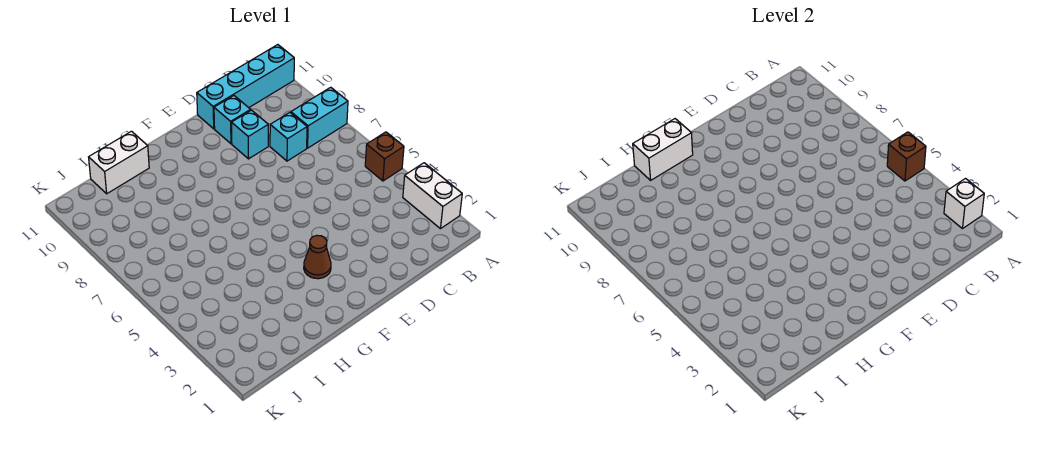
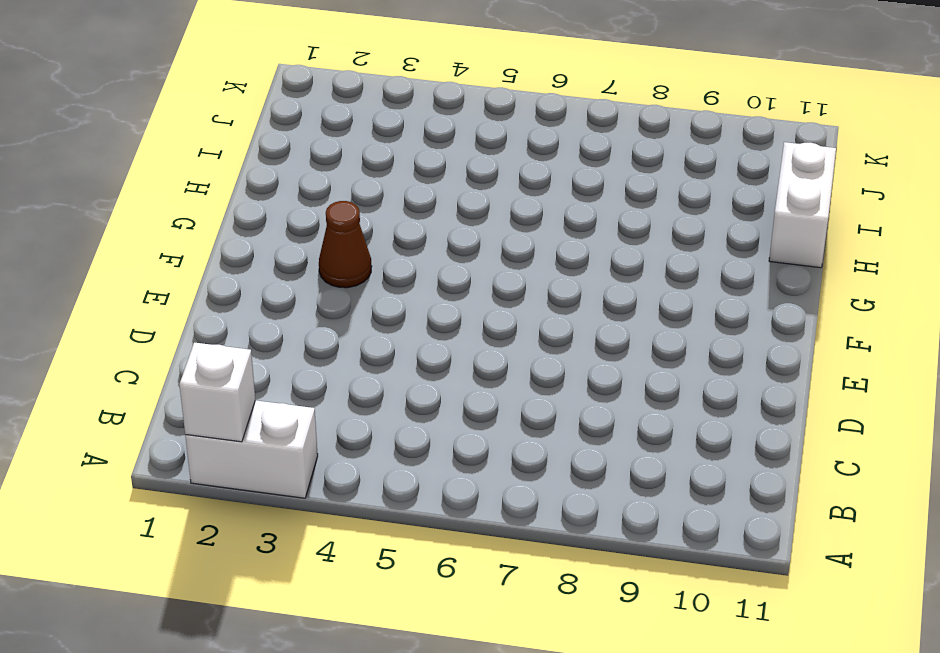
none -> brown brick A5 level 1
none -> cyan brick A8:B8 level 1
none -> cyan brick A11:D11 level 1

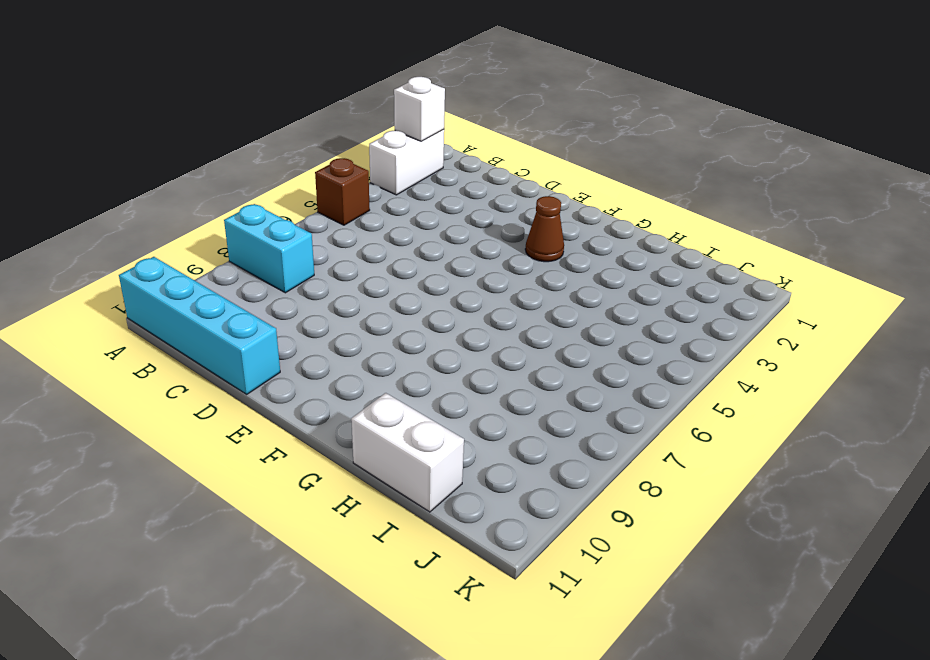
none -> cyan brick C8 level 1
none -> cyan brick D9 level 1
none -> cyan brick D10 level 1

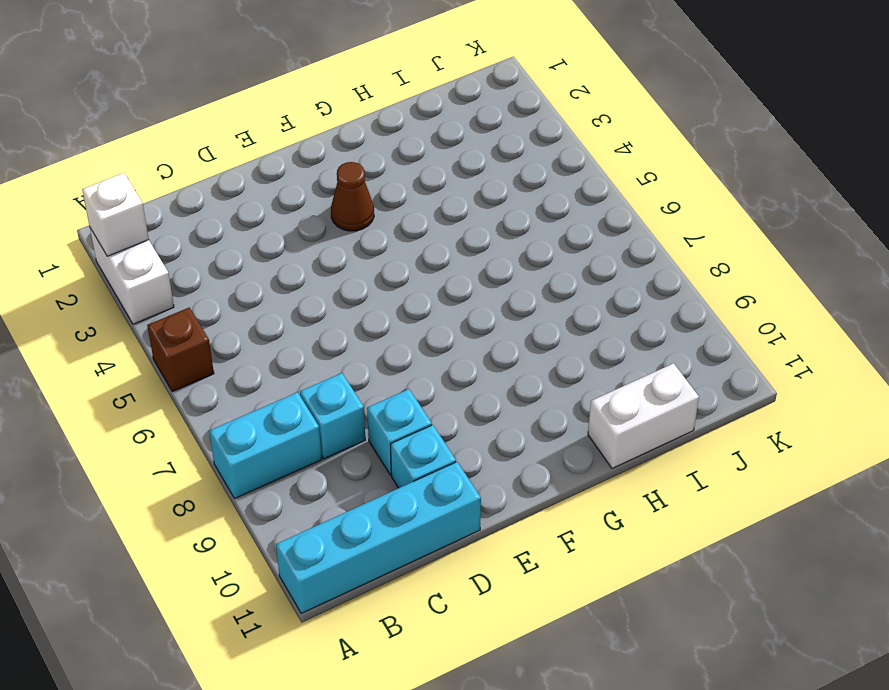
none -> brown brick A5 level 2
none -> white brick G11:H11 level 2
━━━
= Brief =
Omit every picture, and otherwise quote the entries exactly.

= Exercise answer =
none -> brown brick A5 level 1
none -> cyan brick A8:B8 level 1
none -> cyan brick A11:D11 level 1

none -> cyan brick C8 level 1
none -> cyan brick D9 level 1
none -> cyan brick D10 level 1

none -> brown brick A5 level 2
none -> white brick G11:H11 level 2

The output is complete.